What the exercise asks
Whenever a line of the records below contains the word "MATRIX", copy that line.

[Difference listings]
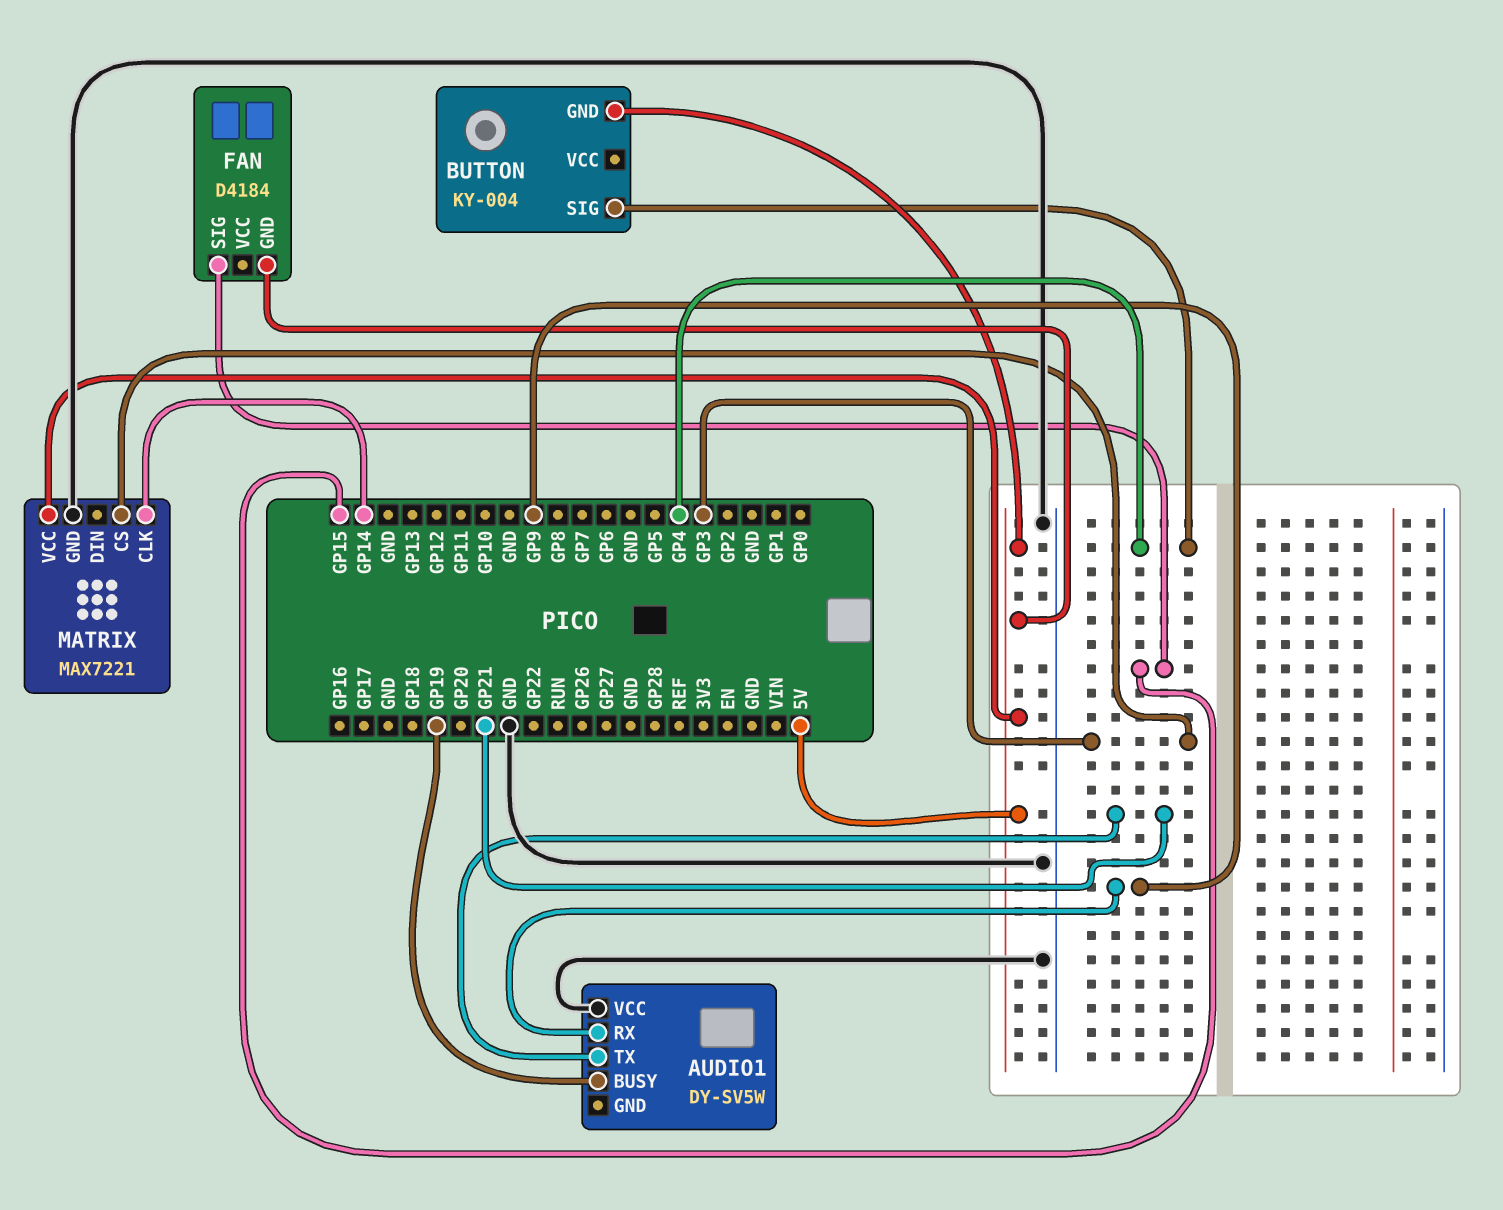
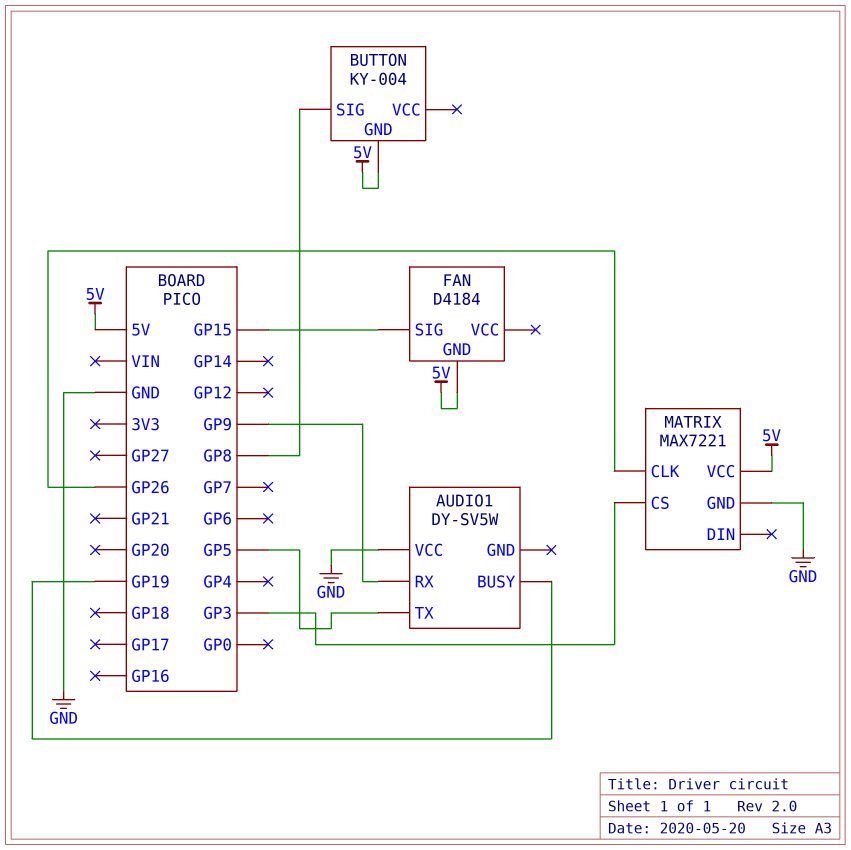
AUDIO1 pin TX: GP21 -> GP5
BUTTON pin SIG: GP4 -> GP8
MATRIX pin CLK: GP14 -> GP26

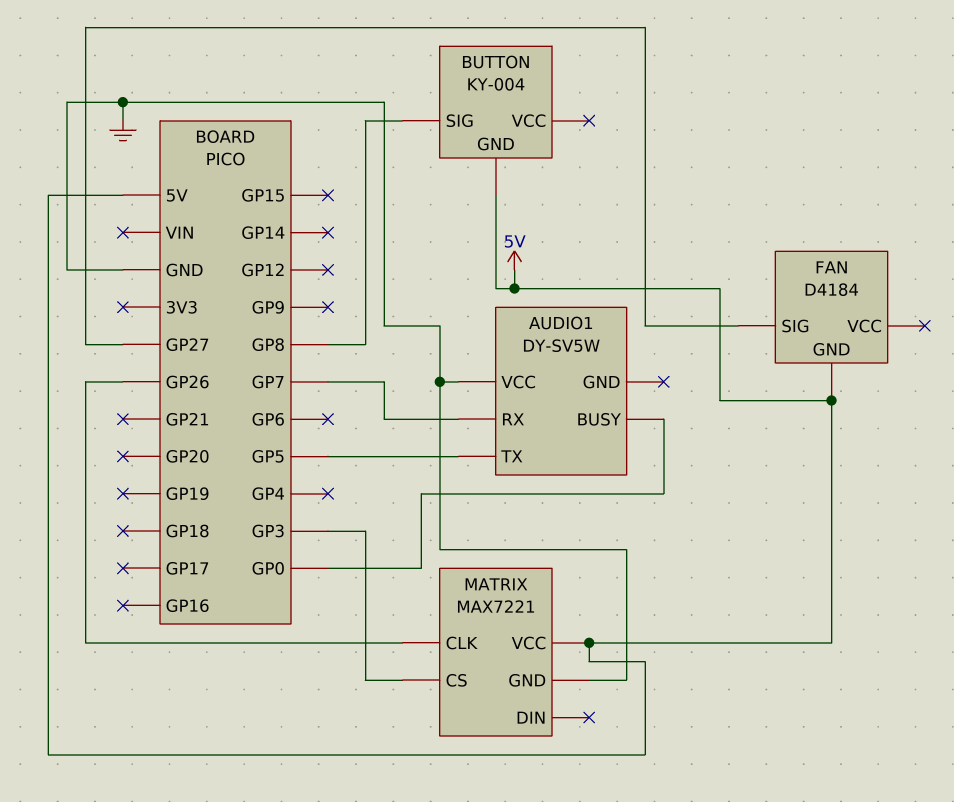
AUDIO1 pin BUSY: GP19 -> GP0
AUDIO1 pin RX: GP9 -> GP7
FAN pin SIG: GP15 -> GP27

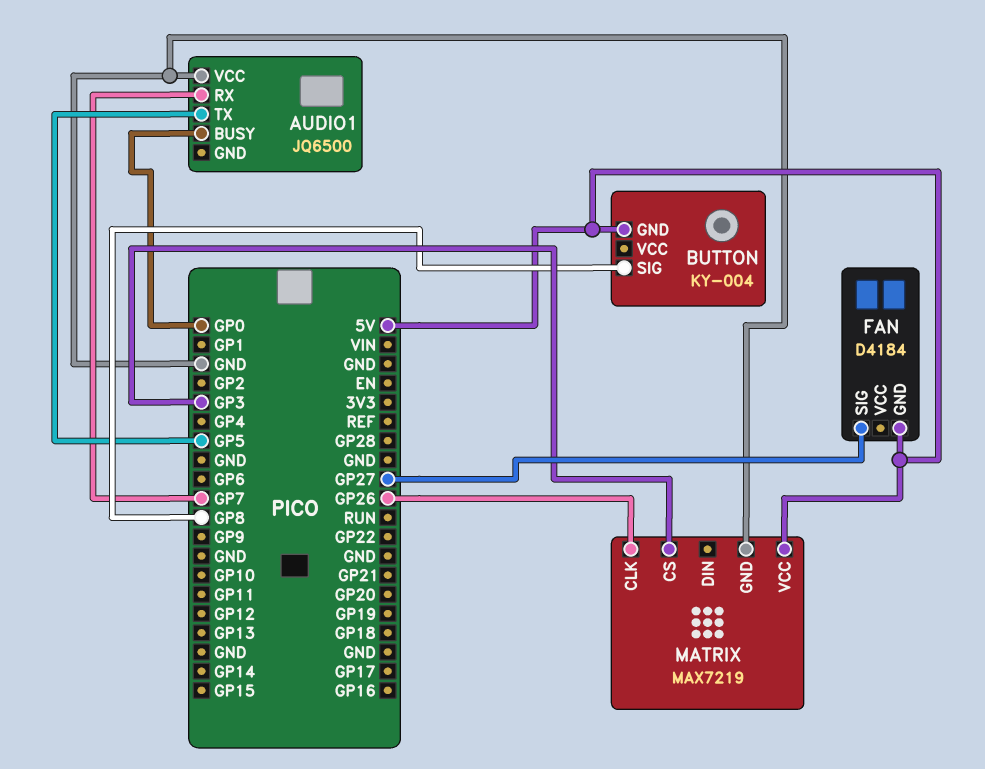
AUDIO1: DY-SV5W -> JQ6500
MATRIX: MAX7221 -> MAX7219

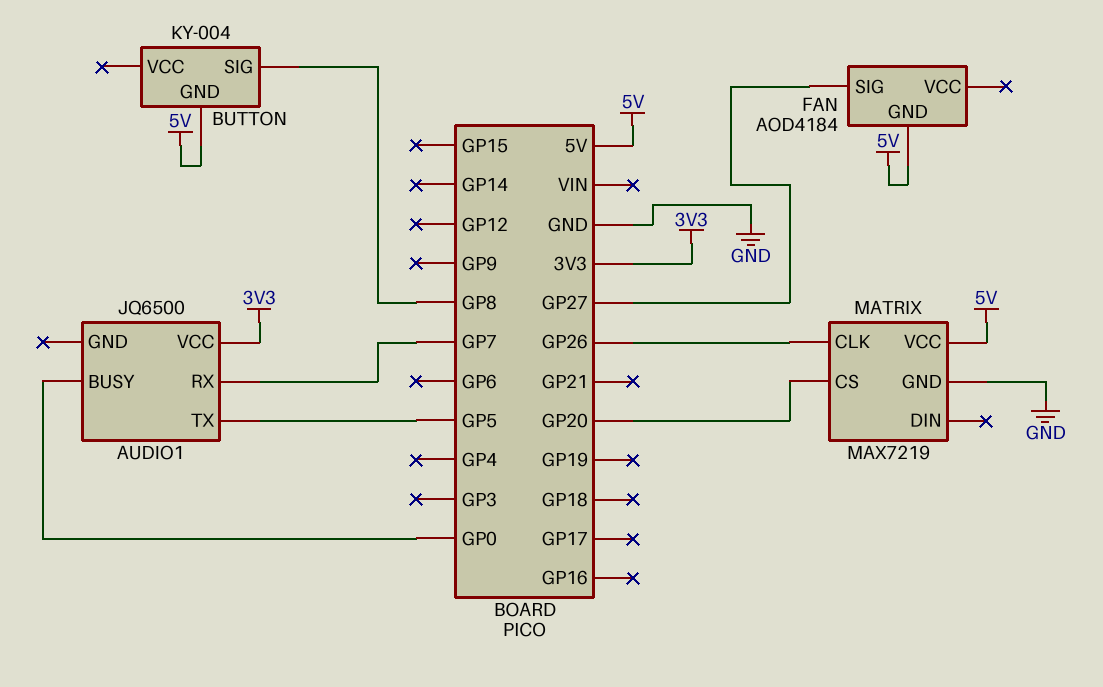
AUDIO1 pin VCC: GND -> 3V3
FAN: D4184 -> AOD4184
MATRIX pin CS: GP3 -> GP20

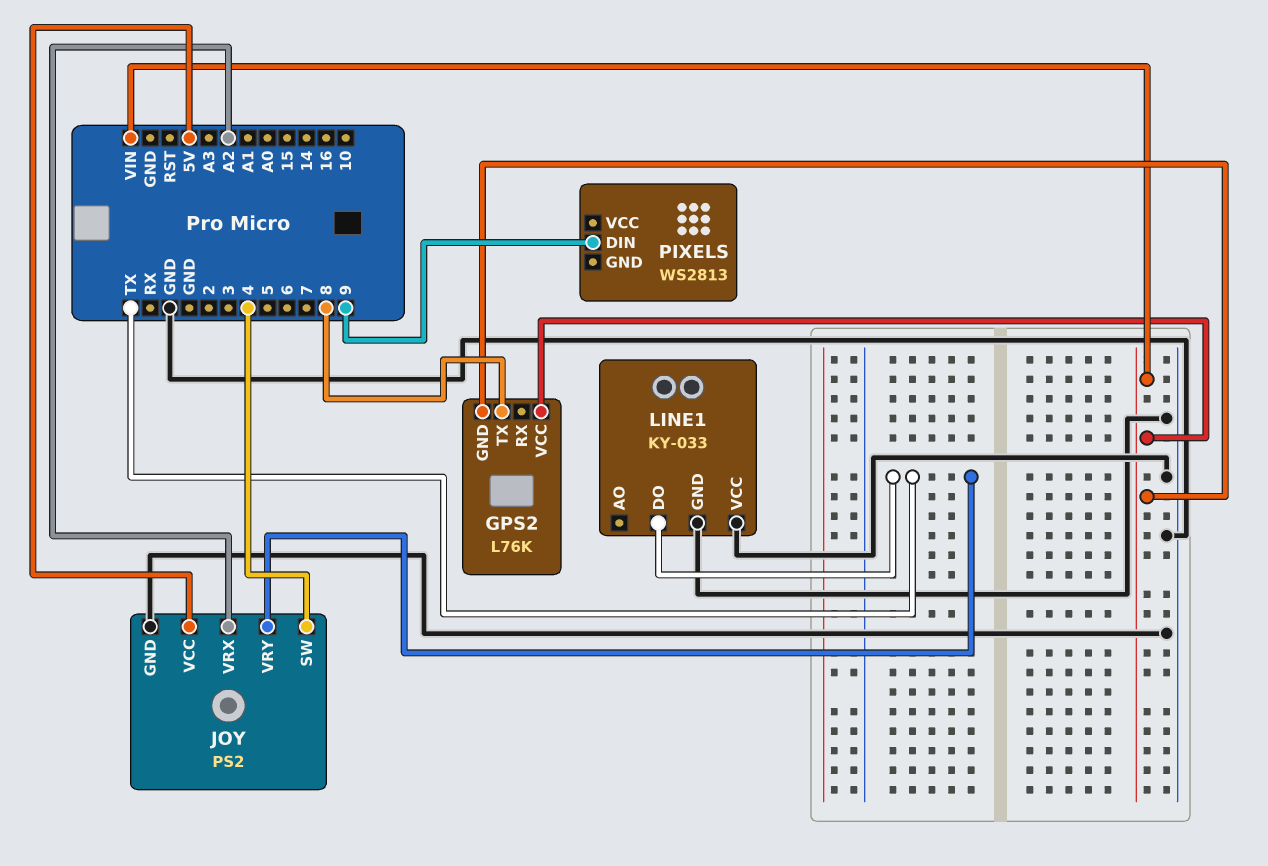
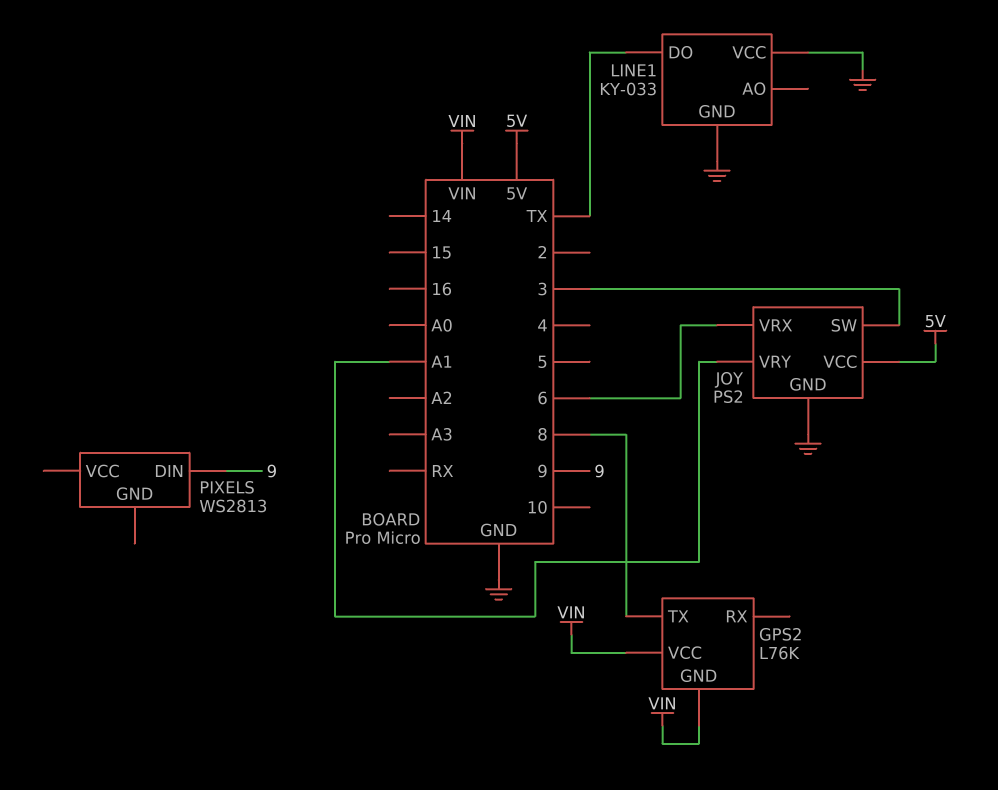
JOY pin SW: 4 -> 3
JOY pin VRX: A2 -> 6
JOY pin VRY: TX -> A1

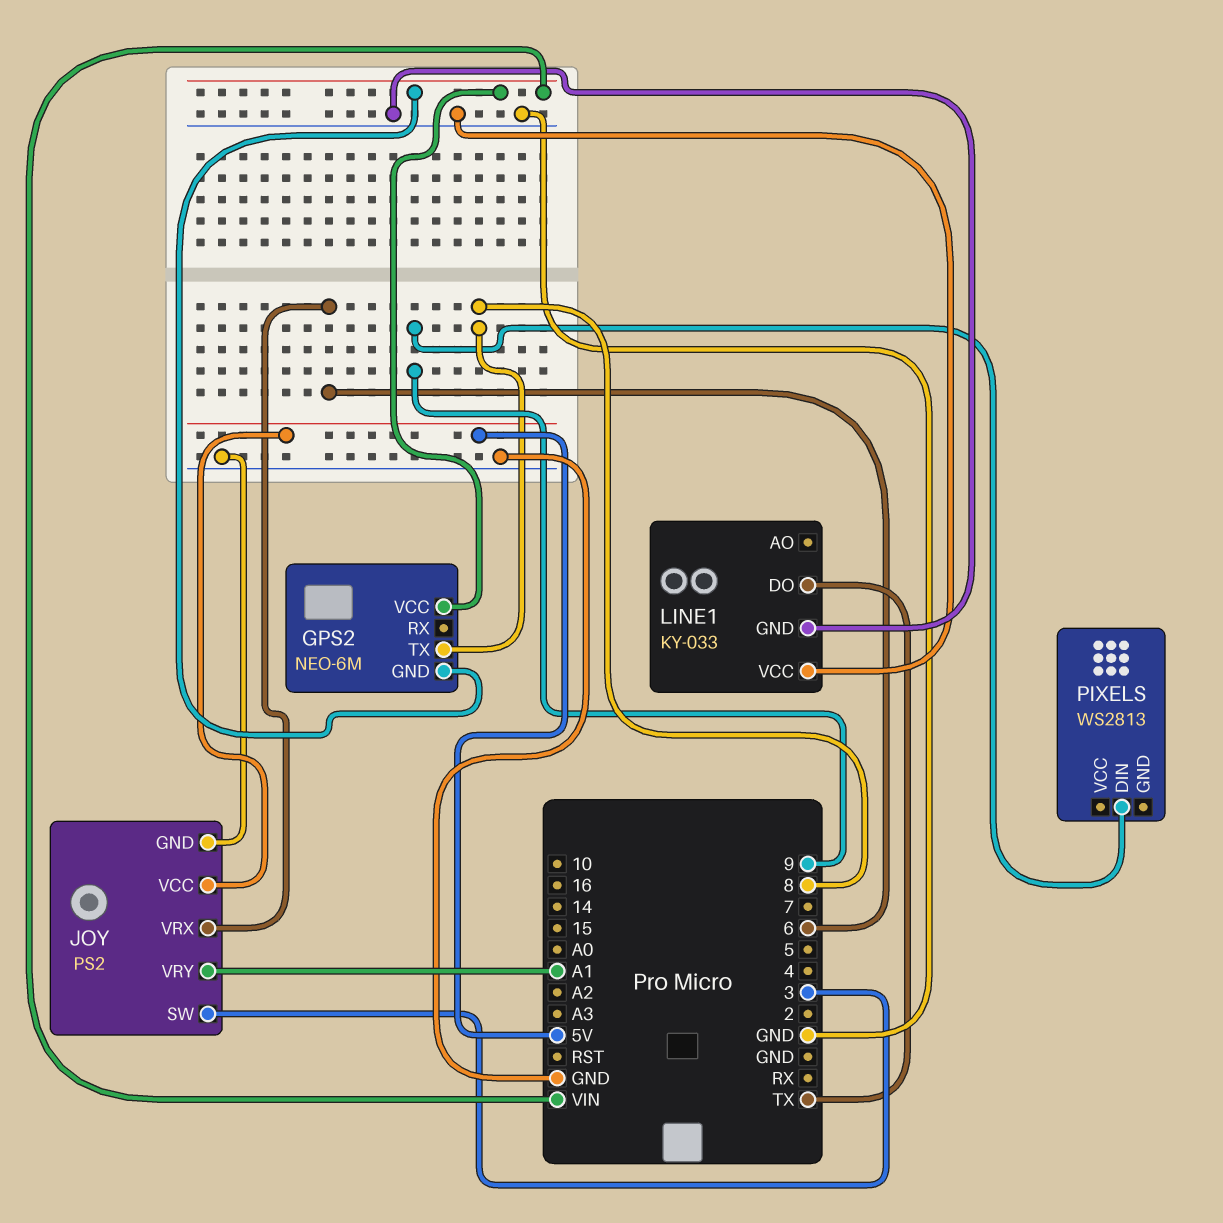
GPS2: L76K -> NEO-6M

Output for this exercise
MATRIX pin CLK: GP14 -> GP26
MATRIX: MAX7221 -> MAX7219
MATRIX pin CS: GP3 -> GP20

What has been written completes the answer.